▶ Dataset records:
________________

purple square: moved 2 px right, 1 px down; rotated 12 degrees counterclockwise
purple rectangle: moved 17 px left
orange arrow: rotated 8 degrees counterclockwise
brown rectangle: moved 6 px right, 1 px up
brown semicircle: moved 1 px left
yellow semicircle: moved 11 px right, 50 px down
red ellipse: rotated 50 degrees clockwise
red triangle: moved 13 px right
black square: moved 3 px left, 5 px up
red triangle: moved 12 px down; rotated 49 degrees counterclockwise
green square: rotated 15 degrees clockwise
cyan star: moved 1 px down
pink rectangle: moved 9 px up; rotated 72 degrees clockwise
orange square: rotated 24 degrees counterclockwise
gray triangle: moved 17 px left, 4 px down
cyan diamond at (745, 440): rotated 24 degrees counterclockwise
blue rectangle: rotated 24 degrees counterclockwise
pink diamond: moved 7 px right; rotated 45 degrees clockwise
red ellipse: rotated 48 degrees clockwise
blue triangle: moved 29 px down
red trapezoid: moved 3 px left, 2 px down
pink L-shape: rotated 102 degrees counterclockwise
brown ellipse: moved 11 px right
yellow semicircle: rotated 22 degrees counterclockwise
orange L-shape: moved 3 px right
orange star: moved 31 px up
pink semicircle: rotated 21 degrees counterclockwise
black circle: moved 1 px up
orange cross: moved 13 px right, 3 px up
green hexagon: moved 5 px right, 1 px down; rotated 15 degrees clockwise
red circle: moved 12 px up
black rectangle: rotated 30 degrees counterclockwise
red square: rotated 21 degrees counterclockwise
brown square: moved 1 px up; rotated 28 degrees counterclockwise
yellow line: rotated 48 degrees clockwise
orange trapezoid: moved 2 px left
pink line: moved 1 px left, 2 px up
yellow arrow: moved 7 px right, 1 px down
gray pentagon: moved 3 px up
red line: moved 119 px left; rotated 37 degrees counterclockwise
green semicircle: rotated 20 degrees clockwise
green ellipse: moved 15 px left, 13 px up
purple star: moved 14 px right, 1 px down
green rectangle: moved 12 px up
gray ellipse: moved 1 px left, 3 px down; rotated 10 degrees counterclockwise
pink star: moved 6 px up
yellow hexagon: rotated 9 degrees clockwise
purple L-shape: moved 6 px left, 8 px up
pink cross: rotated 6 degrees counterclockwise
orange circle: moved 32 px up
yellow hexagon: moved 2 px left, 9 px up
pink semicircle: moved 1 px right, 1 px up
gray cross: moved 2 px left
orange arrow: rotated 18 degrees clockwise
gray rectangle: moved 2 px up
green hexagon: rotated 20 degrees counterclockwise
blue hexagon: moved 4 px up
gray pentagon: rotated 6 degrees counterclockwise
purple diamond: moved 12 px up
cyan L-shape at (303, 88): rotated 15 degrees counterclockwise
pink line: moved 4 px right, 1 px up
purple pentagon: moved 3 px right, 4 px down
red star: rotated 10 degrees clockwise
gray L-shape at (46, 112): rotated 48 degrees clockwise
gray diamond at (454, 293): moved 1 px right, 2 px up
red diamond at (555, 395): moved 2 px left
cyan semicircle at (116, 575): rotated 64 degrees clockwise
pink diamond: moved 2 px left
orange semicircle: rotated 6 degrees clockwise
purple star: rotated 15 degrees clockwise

________________

▶ WHAT THE TASK ASKS: Write out all of the data above word for word, keeping every line in its original order.

▶ OUTPUT:
purple square: moved 2 px right, 1 px down; rotated 12 degrees counterclockwise
purple rectangle: moved 17 px left
orange arrow: rotated 8 degrees counterclockwise
brown rectangle: moved 6 px right, 1 px up
brown semicircle: moved 1 px left
yellow semicircle: moved 11 px right, 50 px down
red ellipse: rotated 50 degrees clockwise
red triangle: moved 13 px right
black square: moved 3 px left, 5 px up
red triangle: moved 12 px down; rotated 49 degrees counterclockwise
green square: rotated 15 degrees clockwise
cyan star: moved 1 px down
pink rectangle: moved 9 px up; rotated 72 degrees clockwise
orange square: rotated 24 degrees counterclockwise
gray triangle: moved 17 px left, 4 px down
cyan diamond at (745, 440): rotated 24 degrees counterclockwise
blue rectangle: rotated 24 degrees counterclockwise
pink diamond: moved 7 px right; rotated 45 degrees clockwise
red ellipse: rotated 48 degrees clockwise
blue triangle: moved 29 px down
red trapezoid: moved 3 px left, 2 px down
pink L-shape: rotated 102 degrees counterclockwise
brown ellipse: moved 11 px right
yellow semicircle: rotated 22 degrees counterclockwise
orange L-shape: moved 3 px right
orange star: moved 31 px up
pink semicircle: rotated 21 degrees counterclockwise
black circle: moved 1 px up
orange cross: moved 13 px right, 3 px up
green hexagon: moved 5 px right, 1 px down; rotated 15 degrees clockwise
red circle: moved 12 px up
black rectangle: rotated 30 degrees counterclockwise
red square: rotated 21 degrees counterclockwise
brown square: moved 1 px up; rotated 28 degrees counterclockwise
yellow line: rotated 48 degrees clockwise
orange trapezoid: moved 2 px left
pink line: moved 1 px left, 2 px up
yellow arrow: moved 7 px right, 1 px down
gray pentagon: moved 3 px up
red line: moved 119 px left; rotated 37 degrees counterclockwise
green semicircle: rotated 20 degrees clockwise
green ellipse: moved 15 px left, 13 px up
purple star: moved 14 px right, 1 px down
green rectangle: moved 12 px up
gray ellipse: moved 1 px left, 3 px down; rotated 10 degrees counterclockwise
pink star: moved 6 px up
yellow hexagon: rotated 9 degrees clockwise
purple L-shape: moved 6 px left, 8 px up
pink cross: rotated 6 degrees counterclockwise
orange circle: moved 32 px up
yellow hexagon: moved 2 px left, 9 px up
pink semicircle: moved 1 px right, 1 px up
gray cross: moved 2 px left
orange arrow: rotated 18 degrees clockwise
gray rectangle: moved 2 px up
green hexagon: rotated 20 degrees counterclockwise
blue hexagon: moved 4 px up
gray pentagon: rotated 6 degrees counterclockwise
purple diamond: moved 12 px up
cyan L-shape at (303, 88): rotated 15 degrees counterclockwise
pink line: moved 4 px right, 1 px up
purple pentagon: moved 3 px right, 4 px down
red star: rotated 10 degrees clockwise
gray L-shape at (46, 112): rotated 48 degrees clockwise
gray diamond at (454, 293): moved 1 px right, 2 px up
red diamond at (555, 395): moved 2 px left
cyan semicircle at (116, 575): rotated 64 degrees clockwise
pink diamond: moved 2 px left
orange semicircle: rotated 6 degrees clockwise
purple star: rotated 15 degrees clockwise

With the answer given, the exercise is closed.